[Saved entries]
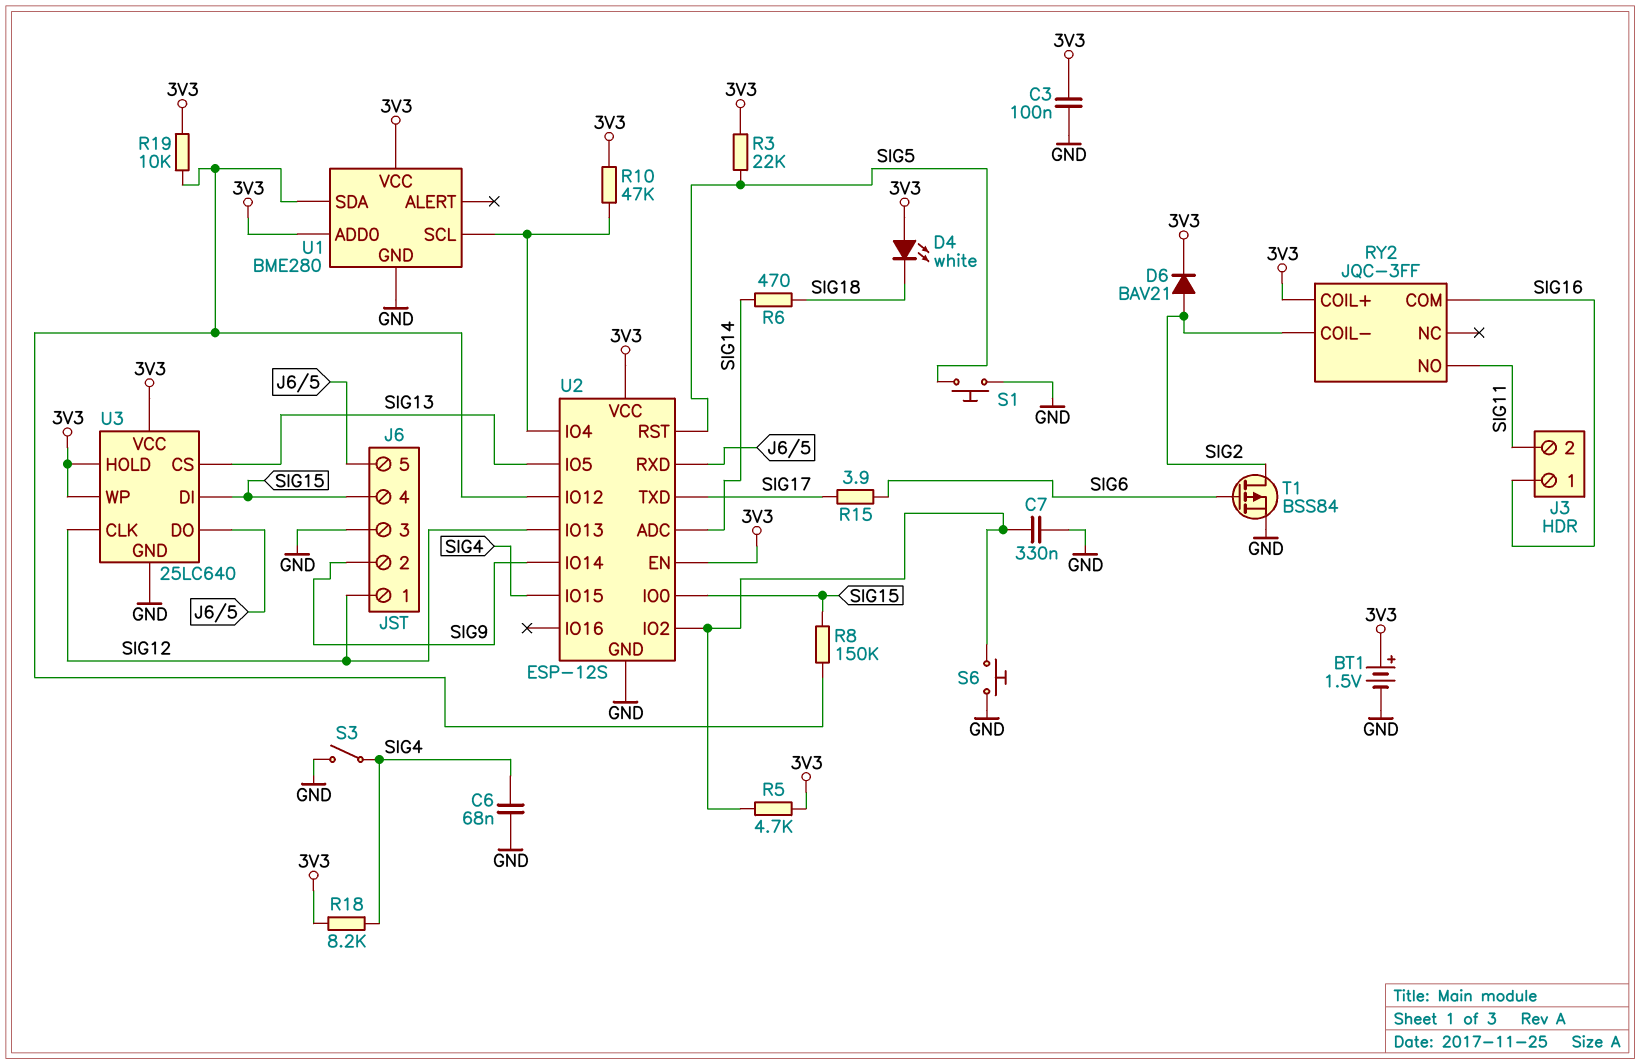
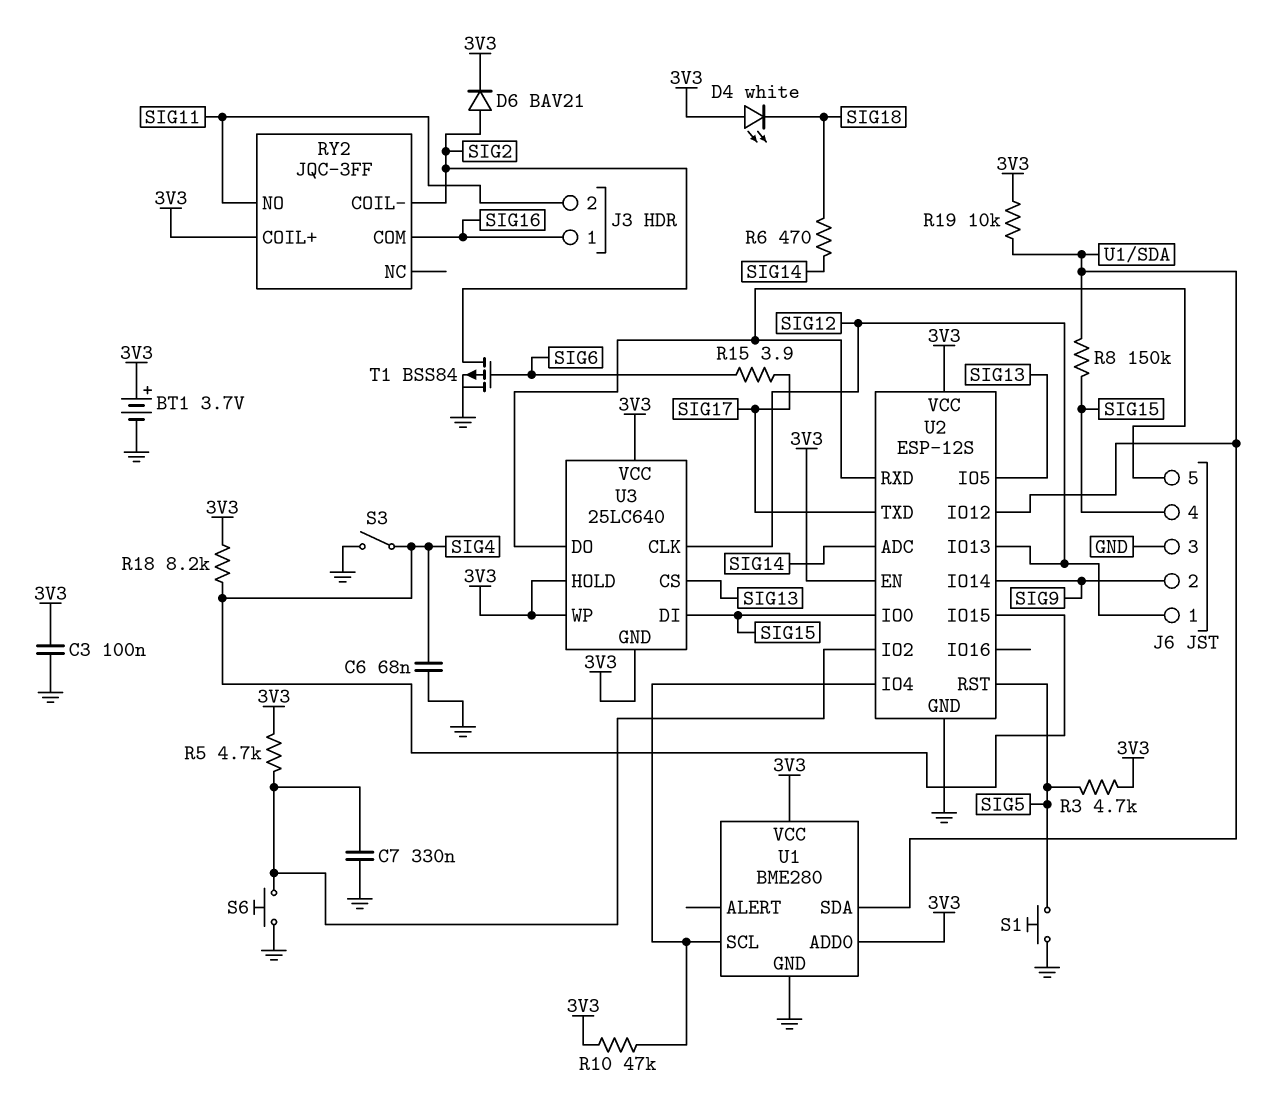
BT1: 1.5V (plus 3V3, minus GND) -> 3.7V (plus 3V3, minus GND)
R3: 22k (3V3, SIG5) -> 4.7k (3V3, SIG5)
U3 pin GND: GND -> 3V3

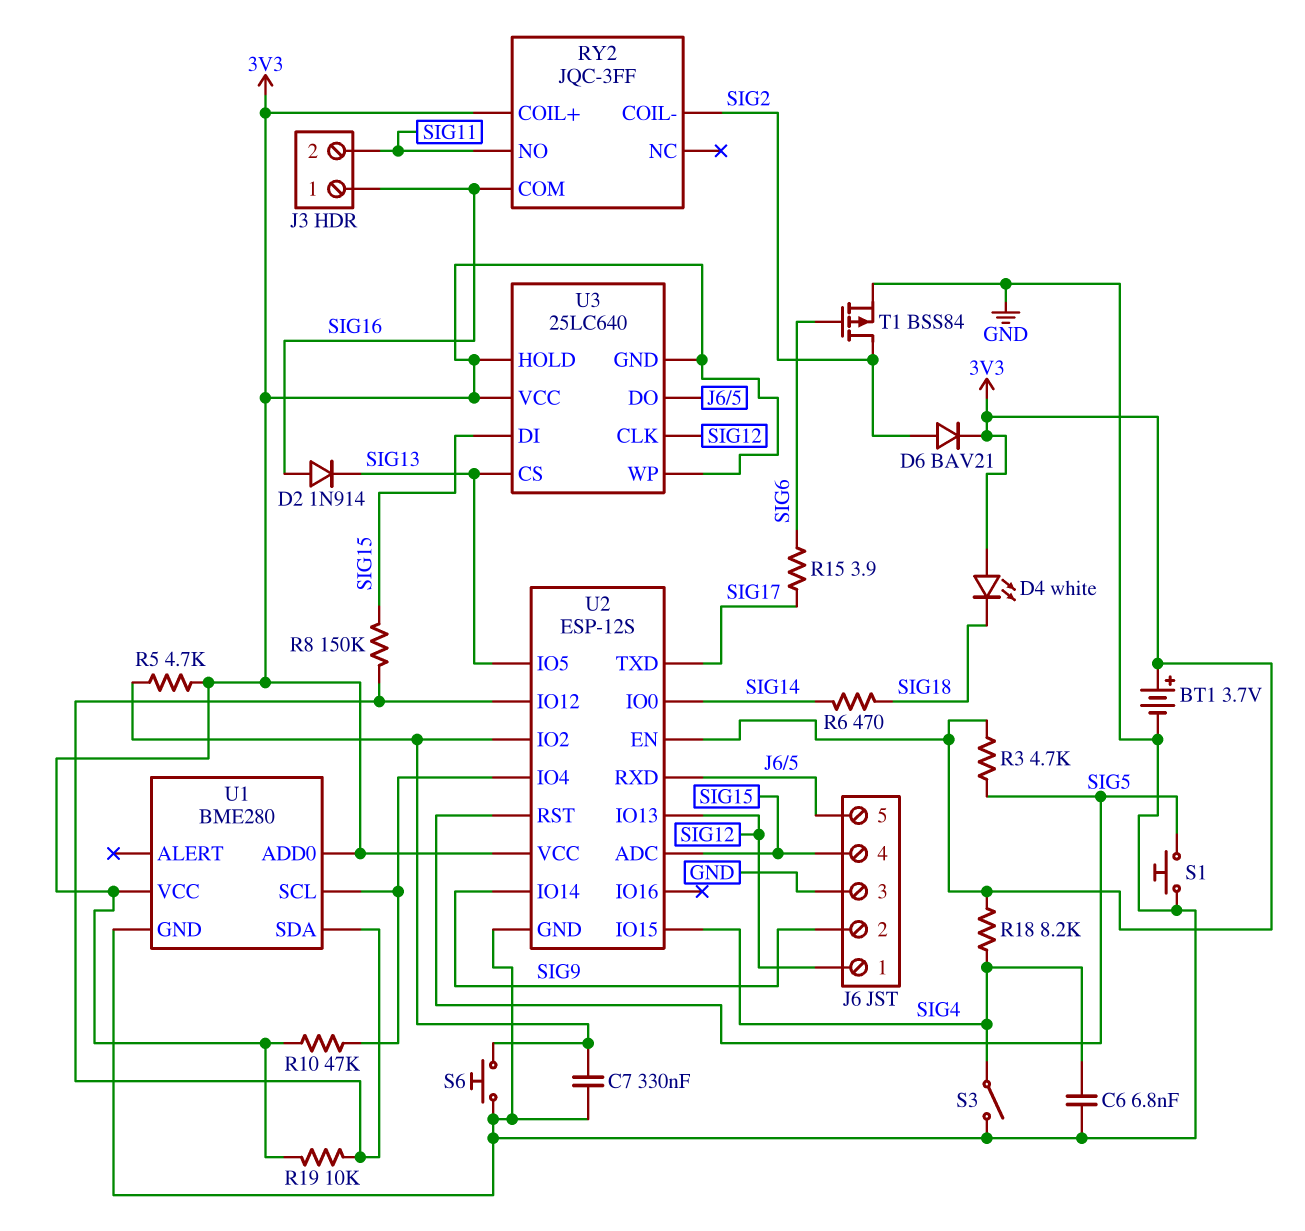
C3: 100nF (3V3, GND) -> none
C6: 68nF (GND, SIG4) -> 6.8nF (GND, SIG4)
D2: none -> diode 1N914 (A SIG16, K SIG13)
U2 pin ADC: SIG14 -> SIG15
U2 pin IO0: SIG15 -> SIG14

▶ _Exercise requirements_: Your answer must be the full set of entries, set down exactly and without pictures.

▶ _Response to this task_:
BT1: 1.5V (plus 3V3, minus GND) -> 3.7V (plus 3V3, minus GND)
R3: 22k (3V3, SIG5) -> 4.7k (3V3, SIG5)
U3 pin GND: GND -> 3V3

C3: 100nF (3V3, GND) -> none
C6: 68nF (GND, SIG4) -> 6.8nF (GND, SIG4)
D2: none -> diode 1N914 (A SIG16, K SIG13)
U2 pin ADC: SIG14 -> SIG15
U2 pin IO0: SIG15 -> SIG14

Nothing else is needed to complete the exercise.